▶ **WHAT YOU HAVE TO DO**: All that should be output is the block of lines below from the line with "none -> brown cone H5 level 2" to the line with "cyan cone H5 level 2 -> brown cone H5 level 2", both included, exactly as written.

▶ **SUPPLIED ENTRIES**:
[Start of Attachment]

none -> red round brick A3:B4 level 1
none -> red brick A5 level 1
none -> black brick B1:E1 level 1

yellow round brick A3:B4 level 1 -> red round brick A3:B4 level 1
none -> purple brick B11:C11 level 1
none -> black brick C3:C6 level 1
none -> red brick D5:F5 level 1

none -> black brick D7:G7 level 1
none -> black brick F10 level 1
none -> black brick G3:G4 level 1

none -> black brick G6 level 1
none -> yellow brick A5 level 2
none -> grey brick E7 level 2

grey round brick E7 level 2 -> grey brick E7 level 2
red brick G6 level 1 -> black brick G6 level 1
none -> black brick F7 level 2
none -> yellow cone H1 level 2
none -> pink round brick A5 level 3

[End of Attachment]
[Start of Attachment]

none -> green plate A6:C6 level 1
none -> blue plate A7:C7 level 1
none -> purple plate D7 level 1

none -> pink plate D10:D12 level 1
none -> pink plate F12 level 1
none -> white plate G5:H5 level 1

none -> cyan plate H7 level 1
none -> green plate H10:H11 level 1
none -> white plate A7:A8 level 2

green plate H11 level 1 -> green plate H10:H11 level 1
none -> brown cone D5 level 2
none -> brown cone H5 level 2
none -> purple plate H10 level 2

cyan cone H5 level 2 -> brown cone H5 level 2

[End of Attachment]
[Start of Attachment]

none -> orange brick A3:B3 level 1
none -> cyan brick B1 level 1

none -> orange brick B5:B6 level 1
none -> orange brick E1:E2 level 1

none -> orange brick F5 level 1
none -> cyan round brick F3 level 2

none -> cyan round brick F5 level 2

[End of Attachment]

▶ **OUTPUT OF THE TASK**:
none -> brown cone H5 level 2
none -> purple plate H10 level 2

cyan cone H5 level 2 -> brown cone H5 level 2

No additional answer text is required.